| DIRECTIONS |
The lines to return run from the start of the material below through the line holding "grey spoon [293,341,377,365]", both included; please give them back exactly, minus the pictures.

| EXERCISE INPUT |
+ + + + + + +

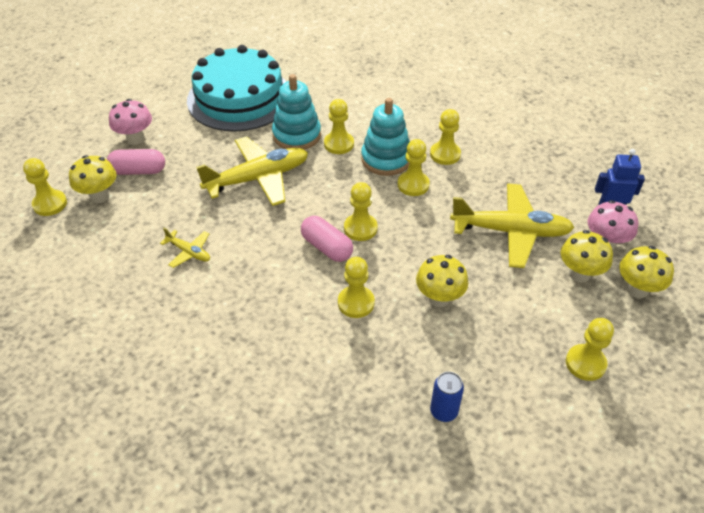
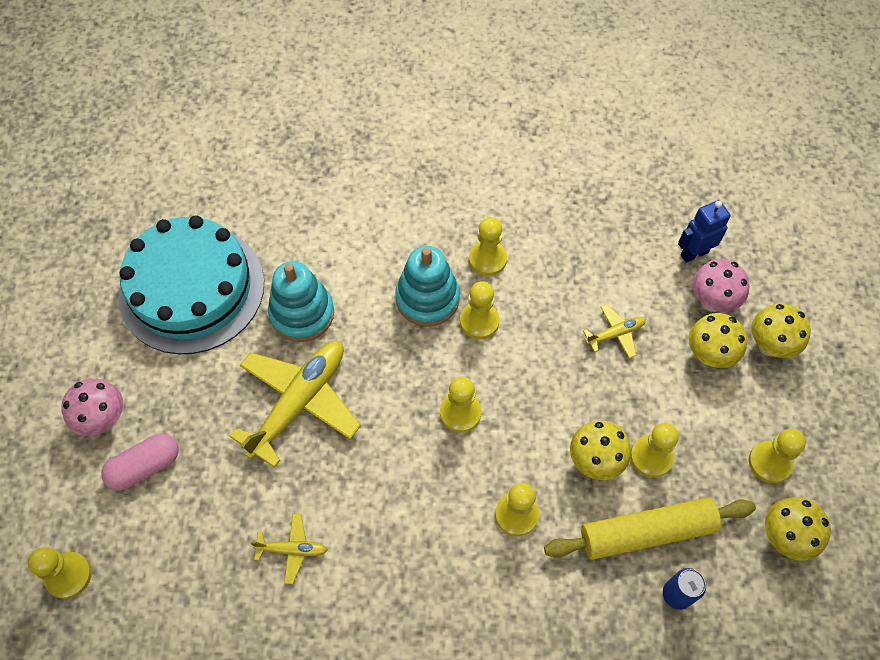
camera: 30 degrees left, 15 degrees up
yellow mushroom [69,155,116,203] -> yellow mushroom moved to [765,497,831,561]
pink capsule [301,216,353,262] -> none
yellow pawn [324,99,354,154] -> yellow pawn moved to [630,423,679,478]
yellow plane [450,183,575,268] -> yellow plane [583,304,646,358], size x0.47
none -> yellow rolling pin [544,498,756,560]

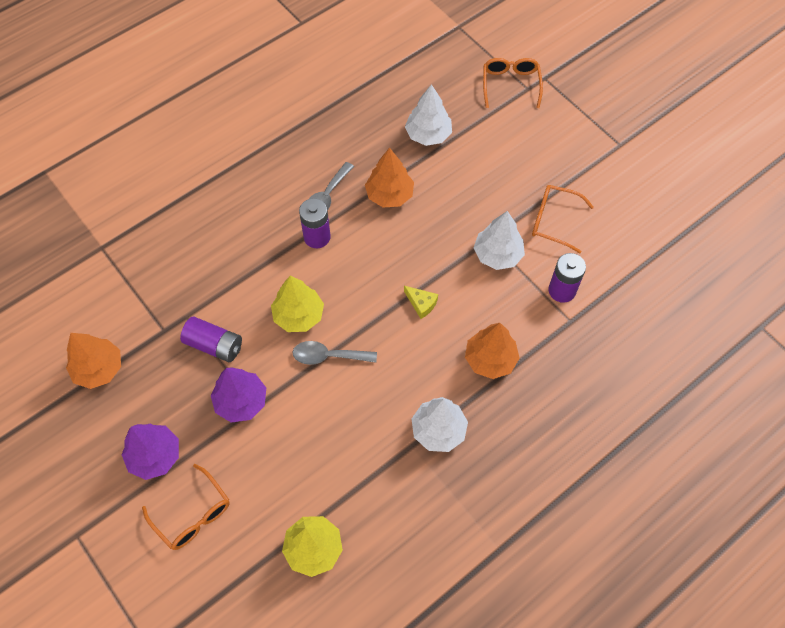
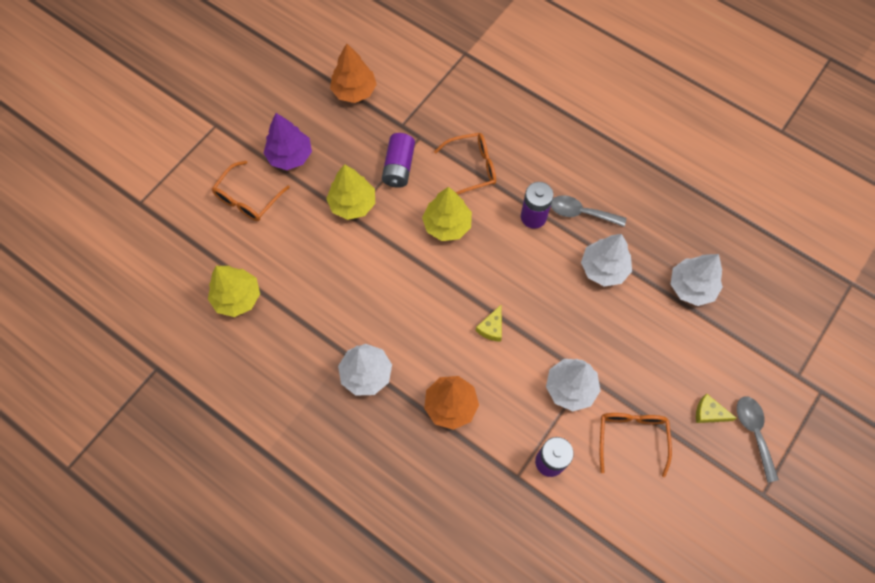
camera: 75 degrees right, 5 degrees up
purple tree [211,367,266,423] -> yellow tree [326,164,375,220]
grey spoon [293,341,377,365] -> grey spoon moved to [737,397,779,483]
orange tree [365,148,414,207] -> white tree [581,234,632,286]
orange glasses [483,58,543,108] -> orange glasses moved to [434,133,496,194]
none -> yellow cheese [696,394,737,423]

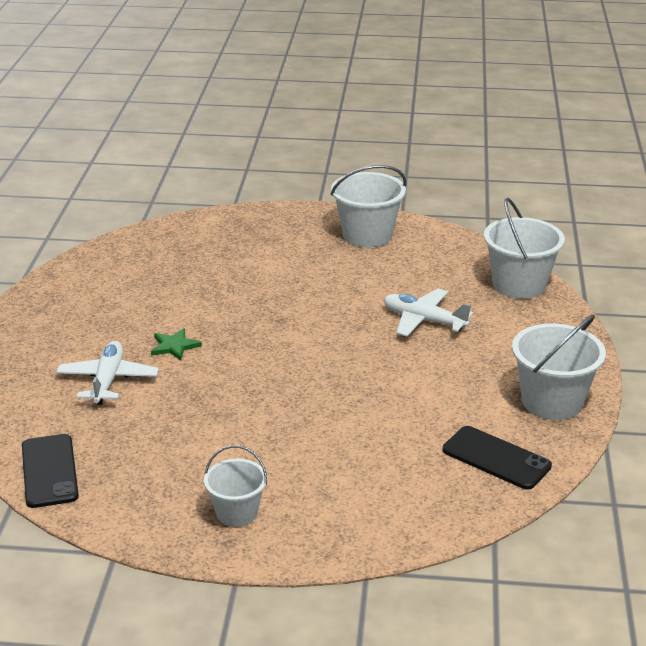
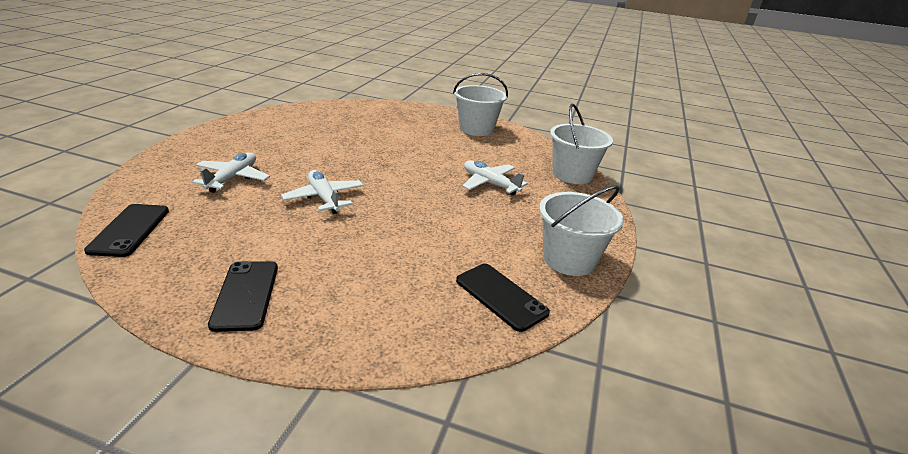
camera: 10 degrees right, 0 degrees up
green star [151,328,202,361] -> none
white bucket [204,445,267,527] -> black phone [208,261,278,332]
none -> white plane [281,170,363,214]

+ + + + + + +

| OUTPUT FOR THIS TASK |
camera: 30 degrees left, 15 degrees up
yellow mushroom [69,155,116,203] -> yellow mushroom moved to [765,497,831,561]
pink capsule [301,216,353,262] -> none
yellow pawn [324,99,354,154] -> yellow pawn moved to [630,423,679,478]
yellow plane [450,183,575,268] -> yellow plane [583,304,646,358], size x0.47
none -> yellow rolling pin [544,498,756,560]

camera: 75 degrees right, 5 degrees up
purple tree [211,367,266,423] -> yellow tree [326,164,375,220]
grey spoon [293,341,377,365] -> grey spoon moved to [737,397,779,483]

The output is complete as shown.